● **Raw data**

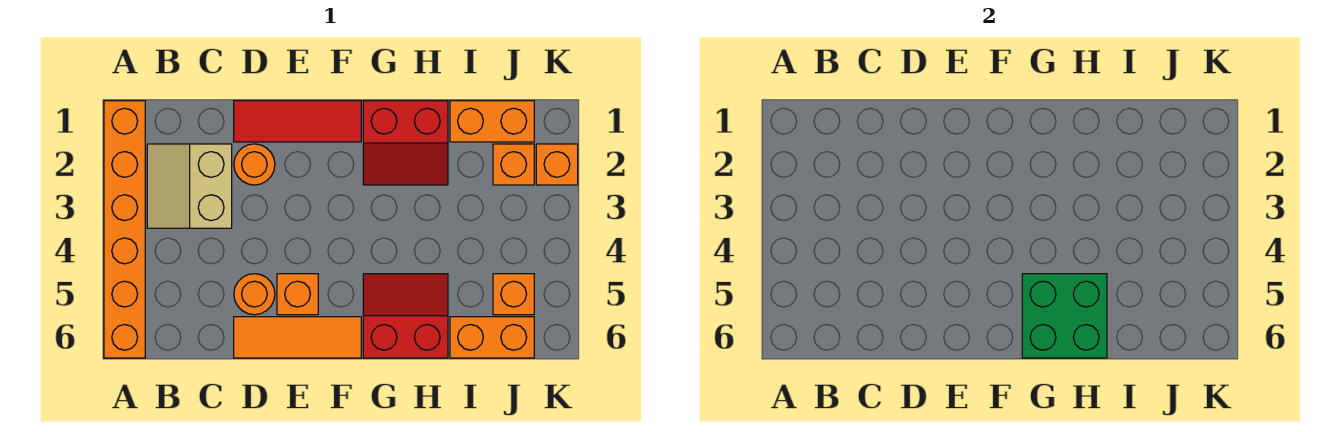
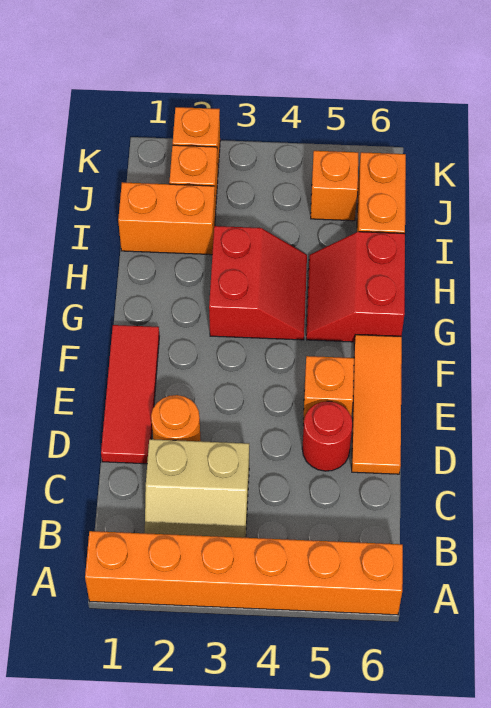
orange round brick D5 level 1 -> red round brick D5 level 1
red slope G1:H2 level 1 top 1 -> red slope G3:H4 level 1 top 3
green brick G5:H6 level 2 -> none
orange brick I1:J1 level 1 -> orange brick I1:I2 level 1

● **Task to complete**
From the line that contains "green brick G5:H6 level 2 -> none" to the last line of the data, write out each line exactly and add nothing.

● **Task response**
green brick G5:H6 level 2 -> none
orange brick I1:J1 level 1 -> orange brick I1:I2 level 1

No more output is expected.